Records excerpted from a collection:
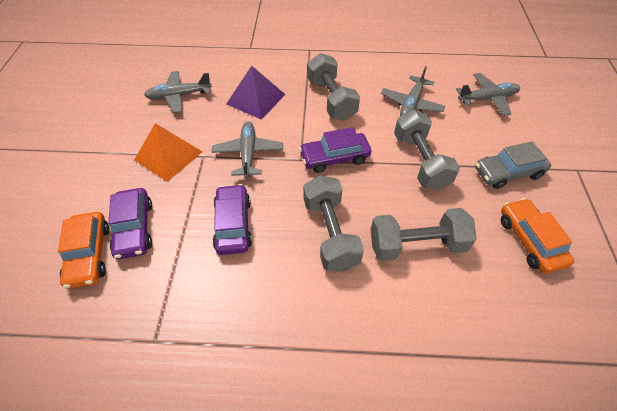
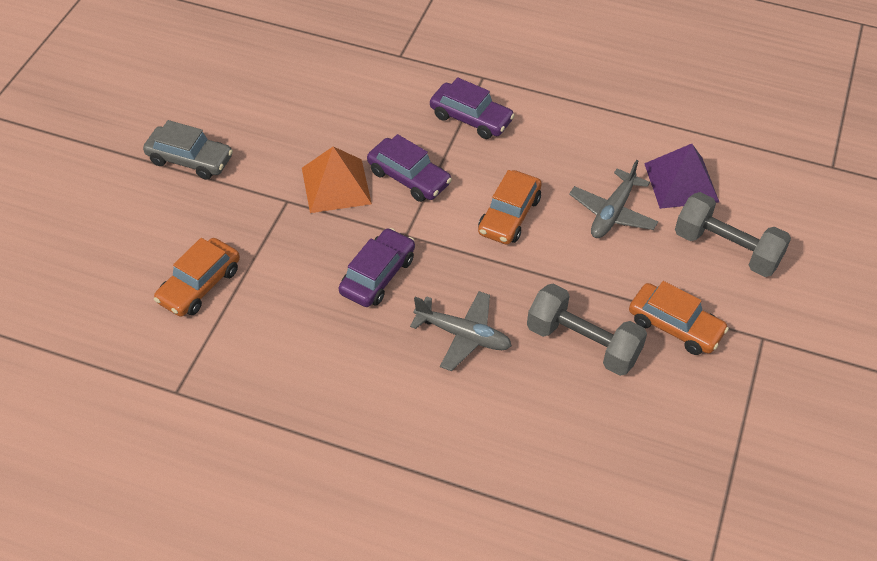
grey dumbbell: 4 -> 2
grey plane: 4 -> 2
orange car: 2 -> 3

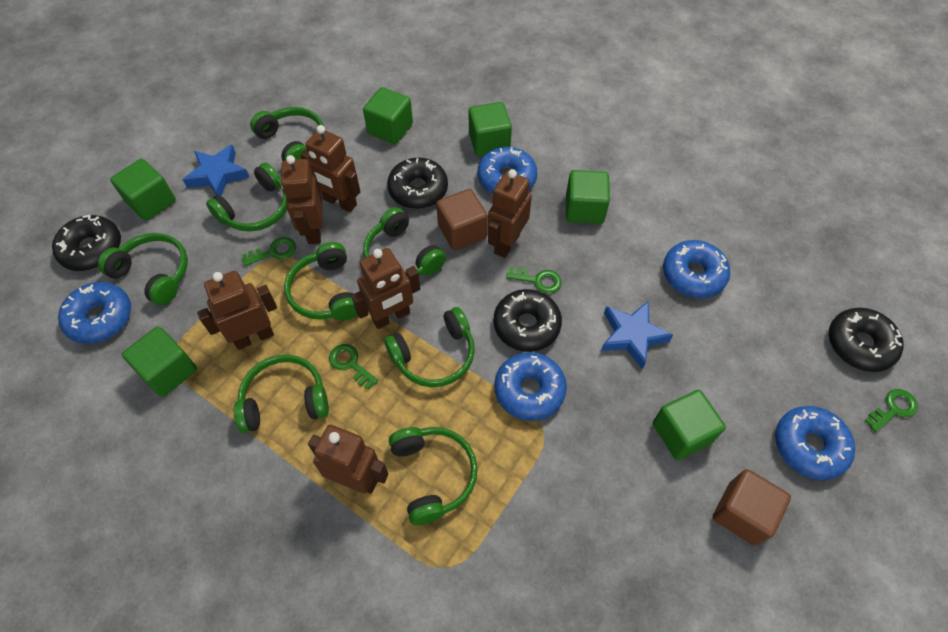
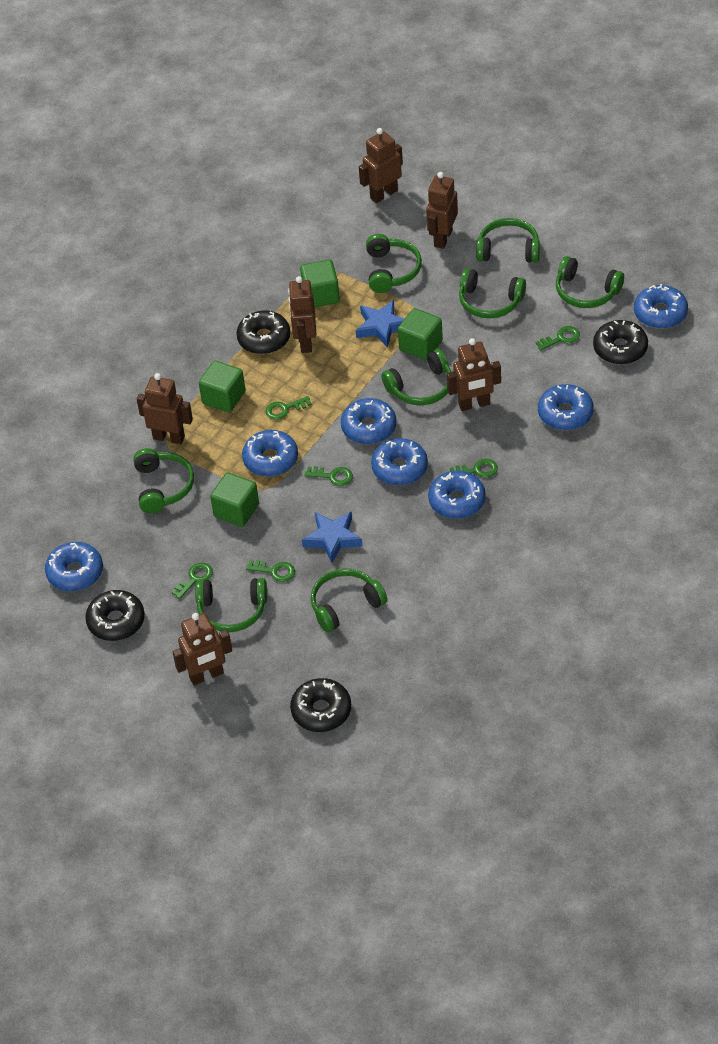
blue donut: 5 -> 7
brown cube: 2 -> 0
green cube: 6 -> 4
green key: 4 -> 6

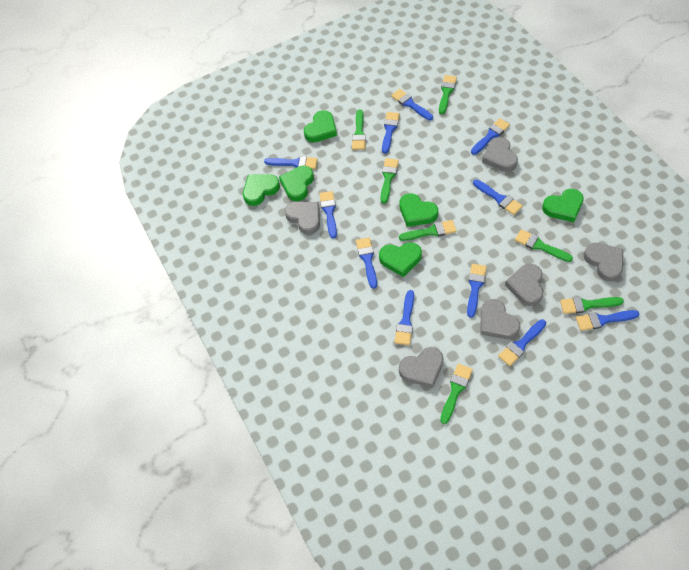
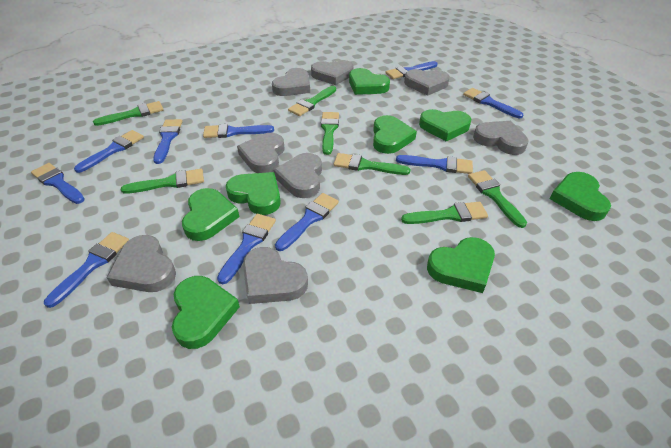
blue brush: 11 -> 10
green heart: 6 -> 8
grey heart: 6 -> 8

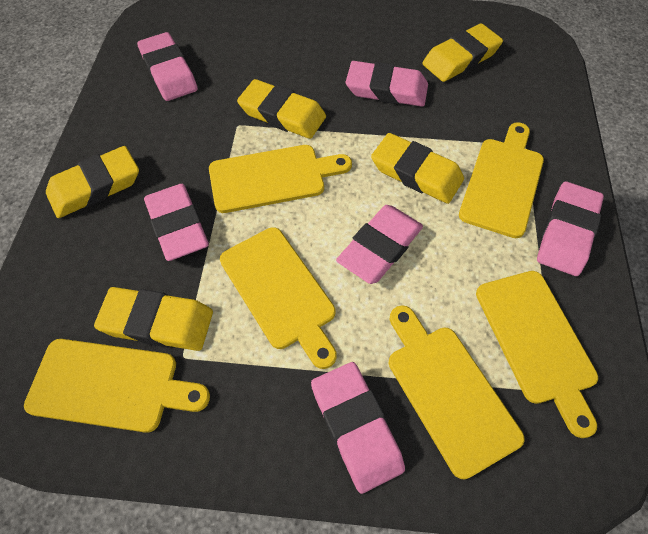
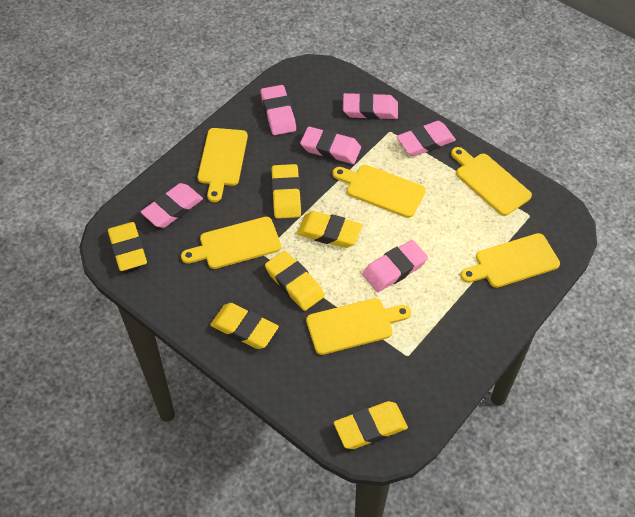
yellow eraser: 5 -> 6

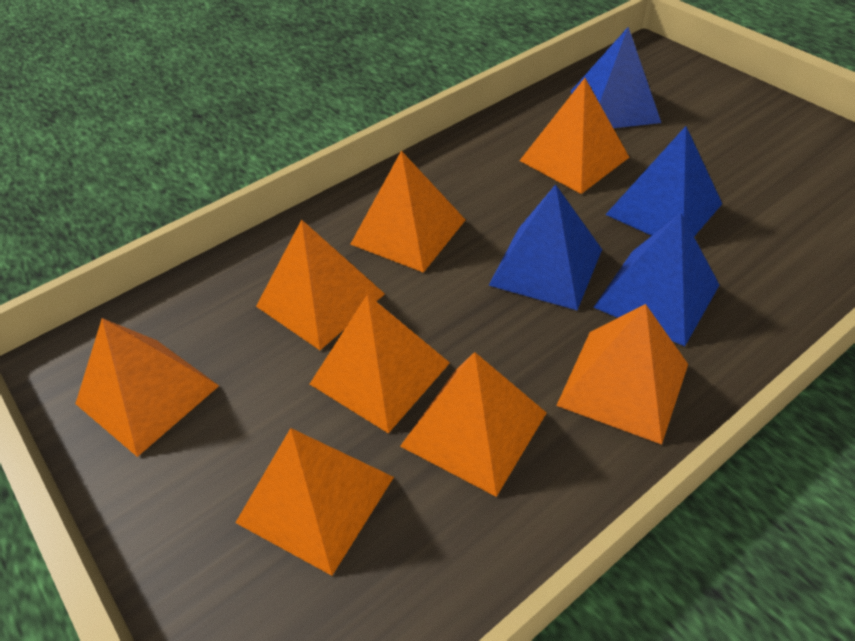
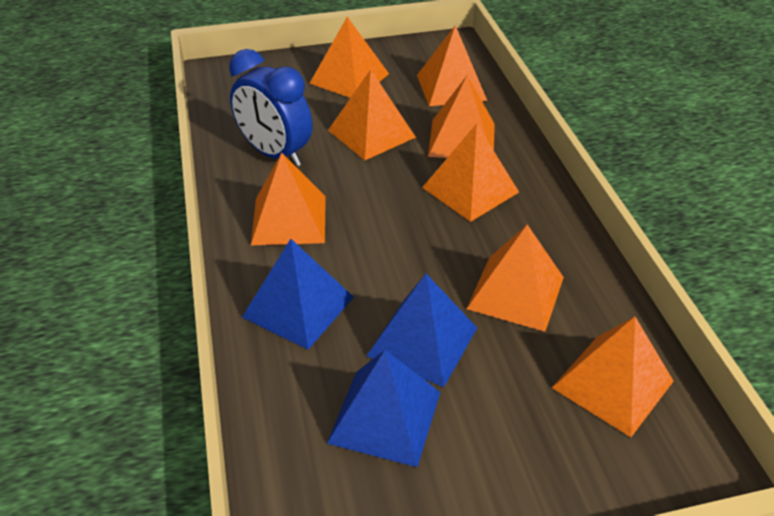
blue clock: 0 -> 1
blue pyramid: 4 -> 3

▶ **AIM OF THE TASK**:
Reproduce every line above as written, skipping pictures.

▶ **SOLUTION TO THIS EXERCISE**:
grey dumbbell: 4 -> 2
grey plane: 4 -> 2
orange car: 2 -> 3

blue donut: 5 -> 7
brown cube: 2 -> 0
green cube: 6 -> 4
green key: 4 -> 6

blue brush: 11 -> 10
green heart: 6 -> 8
grey heart: 6 -> 8

yellow eraser: 5 -> 6

blue clock: 0 -> 1
blue pyramid: 4 -> 3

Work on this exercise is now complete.